Itemized modification records
◇ ◇ ◇ ◇ ◇
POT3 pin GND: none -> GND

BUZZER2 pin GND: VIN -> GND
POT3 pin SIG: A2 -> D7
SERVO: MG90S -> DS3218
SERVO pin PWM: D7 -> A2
◇ ◇ ◇ ◇ ◇
The problem
Every entry should be reproduced exactly, with no part omitted.

Output of the exercise
POT3 pin GND: none -> GND

BUZZER2 pin GND: VIN -> GND
POT3 pin SIG: A2 -> D7
SERVO: MG90S -> DS3218
SERVO pin PWM: D7 -> A2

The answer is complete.